= Job item =
Restrict the output to the lines below starting at the one that contains "grey pencil [411,601,543,669]" and ending at the one that contains "none -> purple cube [247,66,283,110]", and restate them word for word, both ends included.

= Input data =
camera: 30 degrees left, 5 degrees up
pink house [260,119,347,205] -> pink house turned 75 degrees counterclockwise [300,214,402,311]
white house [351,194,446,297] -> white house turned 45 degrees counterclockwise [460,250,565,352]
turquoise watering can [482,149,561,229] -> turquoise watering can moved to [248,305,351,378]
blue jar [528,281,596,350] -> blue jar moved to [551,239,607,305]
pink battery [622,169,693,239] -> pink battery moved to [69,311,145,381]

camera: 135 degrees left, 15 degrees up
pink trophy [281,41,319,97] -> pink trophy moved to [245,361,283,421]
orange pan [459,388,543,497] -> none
---
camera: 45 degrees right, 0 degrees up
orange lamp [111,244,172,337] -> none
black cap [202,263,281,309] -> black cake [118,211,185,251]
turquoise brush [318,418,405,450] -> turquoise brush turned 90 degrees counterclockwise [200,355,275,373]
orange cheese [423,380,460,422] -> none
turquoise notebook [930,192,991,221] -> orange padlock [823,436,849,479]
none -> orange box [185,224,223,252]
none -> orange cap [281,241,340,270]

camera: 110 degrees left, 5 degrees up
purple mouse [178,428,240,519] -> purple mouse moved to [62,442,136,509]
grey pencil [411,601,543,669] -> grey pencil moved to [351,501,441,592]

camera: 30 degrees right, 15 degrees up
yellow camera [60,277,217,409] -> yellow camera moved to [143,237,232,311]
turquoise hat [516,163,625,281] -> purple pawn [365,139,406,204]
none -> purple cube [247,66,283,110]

= Finished task =
grey pencil [411,601,543,669] -> grey pencil moved to [351,501,441,592]

camera: 30 degrees right, 15 degrees up
yellow camera [60,277,217,409] -> yellow camera moved to [143,237,232,311]
turquoise hat [516,163,625,281] -> purple pawn [365,139,406,204]
none -> purple cube [247,66,283,110]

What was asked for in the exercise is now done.